## Work to complete:
Write out every entry, unchanged. Skip any picture.

## Records shown:
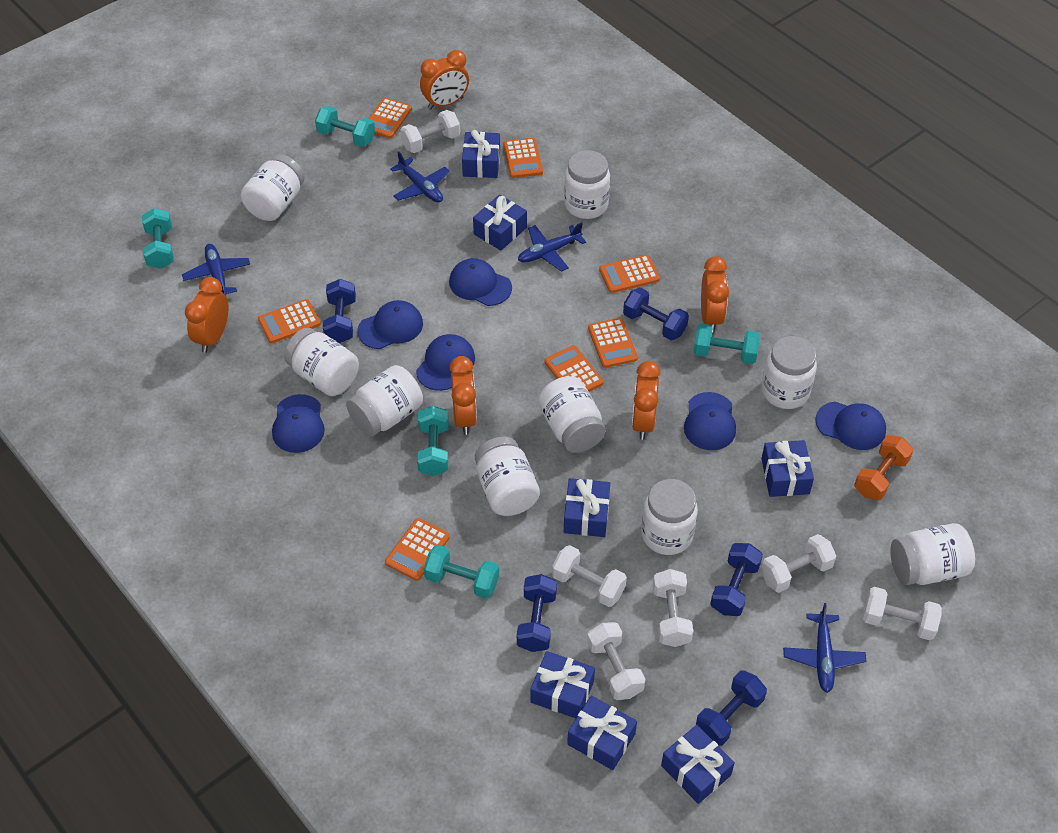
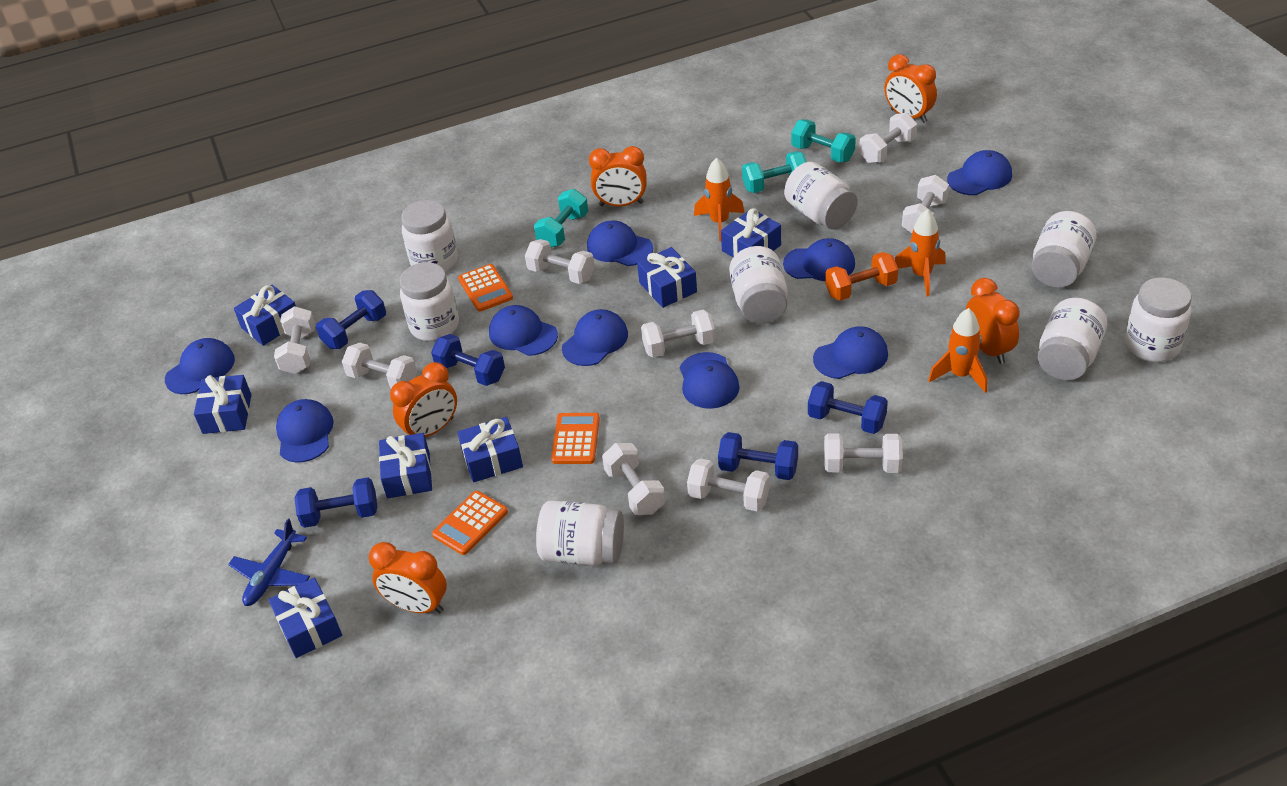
blue cap: 6 -> 9
blue plane: 4 -> 1
orange calculator: 7 -> 3
orange rocket: 0 -> 3
turquoise dumbbell: 5 -> 3
white dumbbell: 6 -> 9
white jar: 9 -> 8

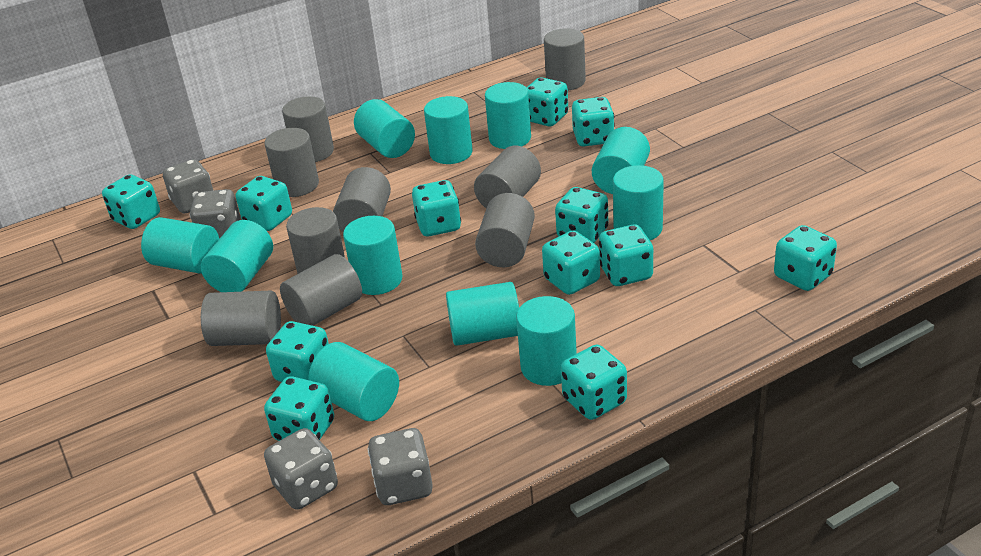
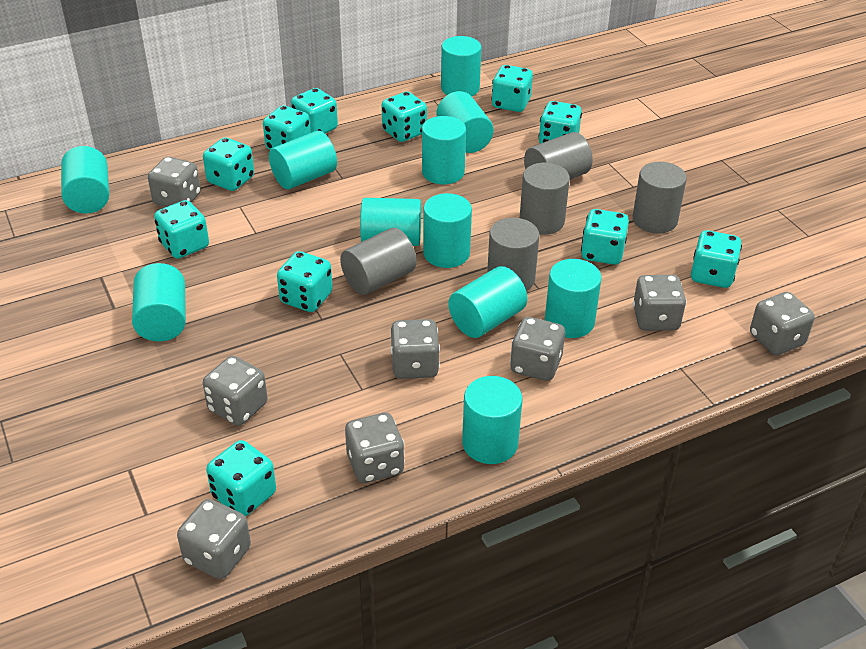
grey cylinder: 9 -> 5
grey dice: 4 -> 8
turquoise dice: 12 -> 11

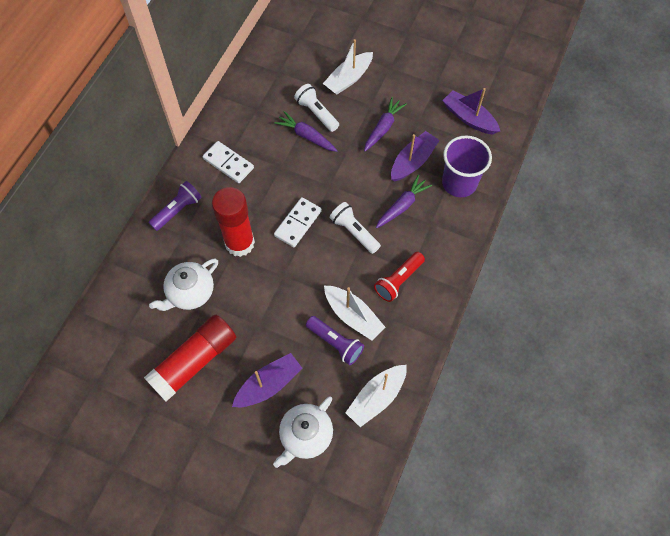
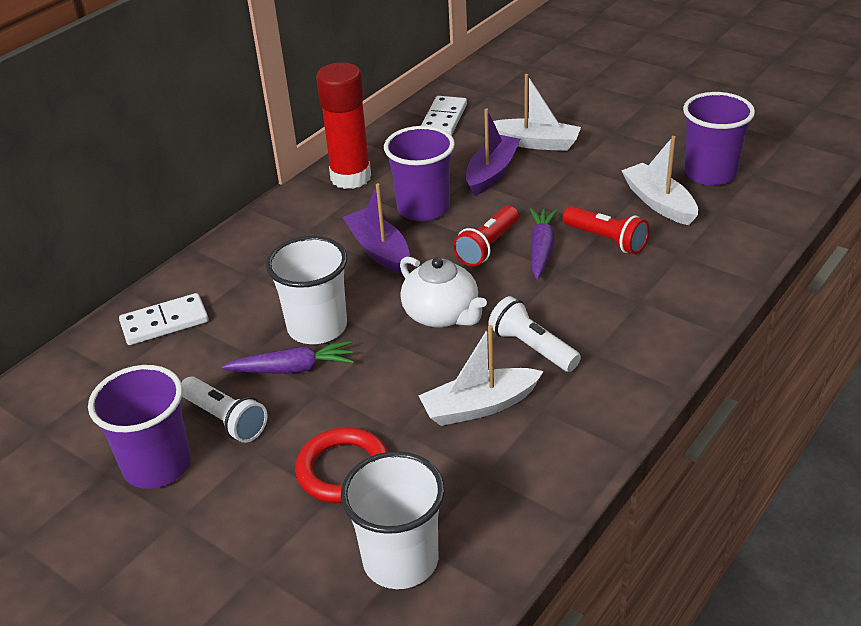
purple boat: 3 -> 2
purple carrot: 3 -> 2
purple cup: 1 -> 3
purple flashlight: 2 -> 0
red flashlight: 1 -> 2
red glue stick: 2 -> 1
red ring: 0 -> 1
white cup: 0 -> 2
white teapot: 2 -> 1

## Solution for this task:
blue cap: 6 -> 9
blue plane: 4 -> 1
orange calculator: 7 -> 3
orange rocket: 0 -> 3
turquoise dumbbell: 5 -> 3
white dumbbell: 6 -> 9
white jar: 9 -> 8

grey cylinder: 9 -> 5
grey dice: 4 -> 8
turquoise dice: 12 -> 11

purple boat: 3 -> 2
purple carrot: 3 -> 2
purple cup: 1 -> 3
purple flashlight: 2 -> 0
red flashlight: 1 -> 2
red glue stick: 2 -> 1
red ring: 0 -> 1
white cup: 0 -> 2
white teapot: 2 -> 1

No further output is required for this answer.